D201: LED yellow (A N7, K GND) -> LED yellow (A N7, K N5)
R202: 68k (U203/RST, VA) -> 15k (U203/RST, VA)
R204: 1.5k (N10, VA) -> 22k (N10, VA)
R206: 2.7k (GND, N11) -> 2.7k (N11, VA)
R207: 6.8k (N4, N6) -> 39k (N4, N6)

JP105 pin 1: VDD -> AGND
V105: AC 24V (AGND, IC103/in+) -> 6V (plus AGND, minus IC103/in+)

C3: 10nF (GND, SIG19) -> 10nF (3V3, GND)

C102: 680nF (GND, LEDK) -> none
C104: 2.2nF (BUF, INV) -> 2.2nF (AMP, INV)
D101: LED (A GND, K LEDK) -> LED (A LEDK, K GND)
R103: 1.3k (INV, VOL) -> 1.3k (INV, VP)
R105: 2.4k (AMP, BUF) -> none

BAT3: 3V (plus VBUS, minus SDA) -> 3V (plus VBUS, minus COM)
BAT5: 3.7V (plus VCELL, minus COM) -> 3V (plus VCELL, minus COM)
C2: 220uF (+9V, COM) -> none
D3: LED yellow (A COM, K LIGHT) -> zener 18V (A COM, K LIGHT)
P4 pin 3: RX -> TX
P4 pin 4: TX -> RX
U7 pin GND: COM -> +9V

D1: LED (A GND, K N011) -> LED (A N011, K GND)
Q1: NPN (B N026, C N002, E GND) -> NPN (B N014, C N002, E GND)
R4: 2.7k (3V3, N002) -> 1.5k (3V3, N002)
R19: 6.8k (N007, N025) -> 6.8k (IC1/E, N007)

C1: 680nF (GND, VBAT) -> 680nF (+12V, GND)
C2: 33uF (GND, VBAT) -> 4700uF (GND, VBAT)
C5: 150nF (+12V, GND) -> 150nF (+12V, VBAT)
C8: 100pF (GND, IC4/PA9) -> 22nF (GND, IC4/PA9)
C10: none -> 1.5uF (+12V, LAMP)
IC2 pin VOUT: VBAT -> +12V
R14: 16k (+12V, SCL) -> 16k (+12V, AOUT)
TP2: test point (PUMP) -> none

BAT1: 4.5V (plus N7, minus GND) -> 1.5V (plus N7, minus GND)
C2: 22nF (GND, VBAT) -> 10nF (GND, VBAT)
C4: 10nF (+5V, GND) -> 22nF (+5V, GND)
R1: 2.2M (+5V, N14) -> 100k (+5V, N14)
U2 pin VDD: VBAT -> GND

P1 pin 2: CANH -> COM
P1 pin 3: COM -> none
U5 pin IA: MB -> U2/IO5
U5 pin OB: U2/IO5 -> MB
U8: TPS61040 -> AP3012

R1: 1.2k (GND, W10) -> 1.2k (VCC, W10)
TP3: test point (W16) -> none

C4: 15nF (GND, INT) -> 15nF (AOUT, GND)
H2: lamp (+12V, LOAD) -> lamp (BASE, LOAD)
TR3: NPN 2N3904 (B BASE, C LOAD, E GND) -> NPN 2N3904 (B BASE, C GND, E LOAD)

■ WHAT YOU WILL DO
Starting with the line above that holds "TP2: test point (PUMP) -> none" and stopping with the line that holds "C4: 15nF (GND, INT) -> 15nF (AOUT, GND)", reproduce each line exactly, omitting all other lines.

■ EXERCISE RESPONSE
TP2: test point (PUMP) -> none

BAT1: 4.5V (plus N7, minus GND) -> 1.5V (plus N7, minus GND)
C2: 22nF (GND, VBAT) -> 10nF (GND, VBAT)
C4: 10nF (+5V, GND) -> 22nF (+5V, GND)
R1: 2.2M (+5V, N14) -> 100k (+5V, N14)
U2 pin VDD: VBAT -> GND

P1 pin 2: CANH -> COM
P1 pin 3: COM -> none
U5 pin IA: MB -> U2/IO5
U5 pin OB: U2/IO5 -> MB
U8: TPS61040 -> AP3012

R1: 1.2k (GND, W10) -> 1.2k (VCC, W10)
TP3: test point (W16) -> none

C4: 15nF (GND, INT) -> 15nF (AOUT, GND)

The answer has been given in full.